Can you transcribe the data exactly? Leave the pictures out.

_Input:_
• • • • •

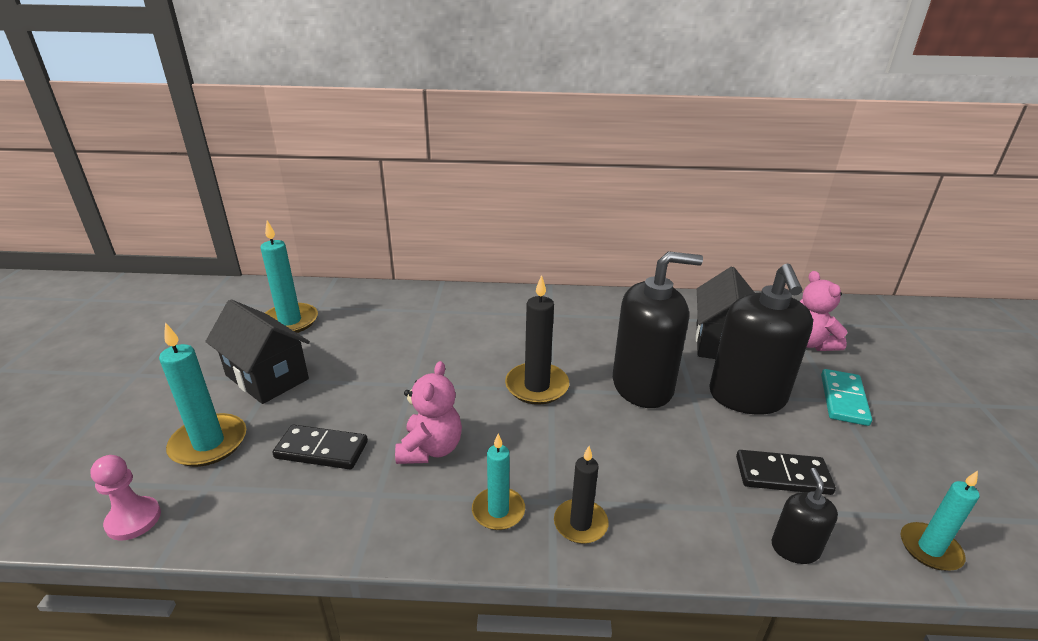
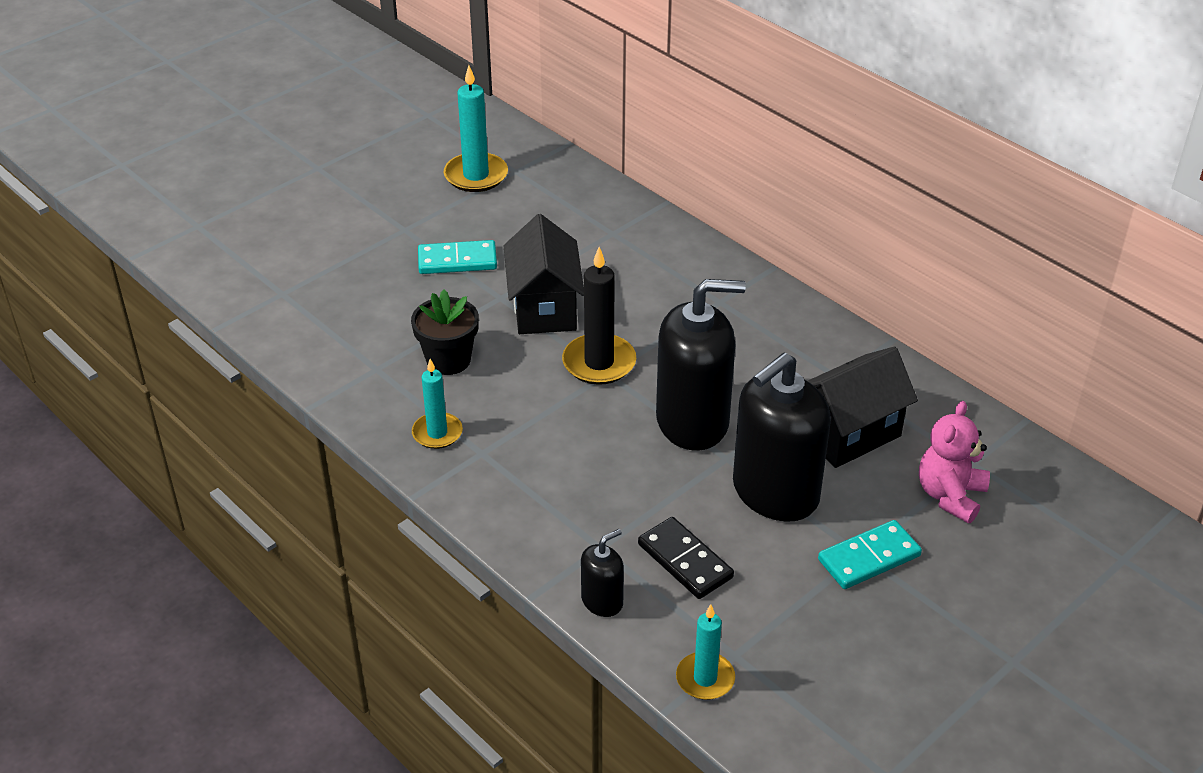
camera: 45 degrees right, 10 degrees up
(133, 520) = (226, 290): pink pawn -> none
(209, 443) = (312, 260): turquoise candle -> none
(267, 377) = (402, 225): black house -> black house (544, 308)
(322, 450) = (376, 312): black domino -> none
(345, 378) = (457, 260): none -> turquoise domino
(430, 449) = (448, 360): pink teddy bear -> black flower pot
(580, 523) = (479, 479): black candle -> none
(642, 386) = (693, 421): black soap dispenser -> black soap dispenser turned 45 degrees counterclockwise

• • • • •

_Response:_
camera: 45 degrees right, 10 degrees up
(133, 520) = (226, 290): pink pawn -> none
(209, 443) = (312, 260): turquoise candle -> none
(267, 377) = (402, 225): black house -> black house (544, 308)
(322, 450) = (376, 312): black domino -> none
(345, 378) = (457, 260): none -> turquoise domino
(430, 449) = (448, 360): pink teddy bear -> black flower pot
(580, 523) = (479, 479): black candle -> none
(642, 386) = (693, 421): black soap dispenser -> black soap dispenser turned 45 degrees counterclockwise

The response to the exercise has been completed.